### Provided entries
== == ==

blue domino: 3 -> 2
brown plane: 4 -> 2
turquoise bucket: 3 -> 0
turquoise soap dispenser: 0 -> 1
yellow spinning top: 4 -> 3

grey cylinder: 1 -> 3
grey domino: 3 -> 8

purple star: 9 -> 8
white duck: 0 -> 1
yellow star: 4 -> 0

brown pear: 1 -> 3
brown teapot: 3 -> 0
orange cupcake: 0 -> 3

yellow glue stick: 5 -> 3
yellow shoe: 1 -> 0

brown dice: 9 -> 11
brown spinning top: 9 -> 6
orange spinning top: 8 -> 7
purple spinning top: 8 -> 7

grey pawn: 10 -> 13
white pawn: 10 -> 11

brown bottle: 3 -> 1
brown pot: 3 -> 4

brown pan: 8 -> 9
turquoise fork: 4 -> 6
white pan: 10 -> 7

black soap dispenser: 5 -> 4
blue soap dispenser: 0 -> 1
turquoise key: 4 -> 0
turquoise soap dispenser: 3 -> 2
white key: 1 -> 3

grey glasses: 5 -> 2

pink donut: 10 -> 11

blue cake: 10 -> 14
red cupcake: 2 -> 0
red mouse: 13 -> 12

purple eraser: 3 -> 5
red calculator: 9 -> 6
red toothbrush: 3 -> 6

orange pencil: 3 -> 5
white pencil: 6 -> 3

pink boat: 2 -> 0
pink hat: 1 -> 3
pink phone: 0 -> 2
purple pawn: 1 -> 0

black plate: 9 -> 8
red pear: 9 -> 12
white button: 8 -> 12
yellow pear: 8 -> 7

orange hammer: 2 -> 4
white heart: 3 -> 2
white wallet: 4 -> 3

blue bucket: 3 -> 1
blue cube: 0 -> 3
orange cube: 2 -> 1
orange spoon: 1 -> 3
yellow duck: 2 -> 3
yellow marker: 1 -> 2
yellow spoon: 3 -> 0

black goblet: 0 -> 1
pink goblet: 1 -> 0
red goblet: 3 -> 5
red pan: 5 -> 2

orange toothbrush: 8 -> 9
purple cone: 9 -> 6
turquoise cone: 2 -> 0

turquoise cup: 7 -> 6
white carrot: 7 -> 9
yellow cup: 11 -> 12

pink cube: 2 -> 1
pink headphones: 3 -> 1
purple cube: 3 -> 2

== == ==

### What you will do
Copy out the line containing "turquoise bucket: 3 -> 0", then every line after it through the end of the listing, exactly and with nothing else.

### Result below
turquoise bucket: 3 -> 0
turquoise soap dispenser: 0 -> 1
yellow spinning top: 4 -> 3

grey cylinder: 1 -> 3
grey domino: 3 -> 8

purple star: 9 -> 8
white duck: 0 -> 1
yellow star: 4 -> 0

brown pear: 1 -> 3
brown teapot: 3 -> 0
orange cupcake: 0 -> 3

yellow glue stick: 5 -> 3
yellow shoe: 1 -> 0

brown dice: 9 -> 11
brown spinning top: 9 -> 6
orange spinning top: 8 -> 7
purple spinning top: 8 -> 7

grey pawn: 10 -> 13
white pawn: 10 -> 11

brown bottle: 3 -> 1
brown pot: 3 -> 4

brown pan: 8 -> 9
turquoise fork: 4 -> 6
white pan: 10 -> 7

black soap dispenser: 5 -> 4
blue soap dispenser: 0 -> 1
turquoise key: 4 -> 0
turquoise soap dispenser: 3 -> 2
white key: 1 -> 3

grey glasses: 5 -> 2

pink donut: 10 -> 11

blue cake: 10 -> 14
red cupcake: 2 -> 0
red mouse: 13 -> 12

purple eraser: 3 -> 5
red calculator: 9 -> 6
red toothbrush: 3 -> 6

orange pencil: 3 -> 5
white pencil: 6 -> 3

pink boat: 2 -> 0
pink hat: 1 -> 3
pink phone: 0 -> 2
purple pawn: 1 -> 0

black plate: 9 -> 8
red pear: 9 -> 12
white button: 8 -> 12
yellow pear: 8 -> 7

orange hammer: 2 -> 4
white heart: 3 -> 2
white wallet: 4 -> 3

blue bucket: 3 -> 1
blue cube: 0 -> 3
orange cube: 2 -> 1
orange spoon: 1 -> 3
yellow duck: 2 -> 3
yellow marker: 1 -> 2
yellow spoon: 3 -> 0

black goblet: 0 -> 1
pink goblet: 1 -> 0
red goblet: 3 -> 5
red pan: 5 -> 2

orange toothbrush: 8 -> 9
purple cone: 9 -> 6
turquoise cone: 2 -> 0

turquoise cup: 7 -> 6
white carrot: 7 -> 9
yellow cup: 11 -> 12

pink cube: 2 -> 1
pink headphones: 3 -> 1
purple cube: 3 -> 2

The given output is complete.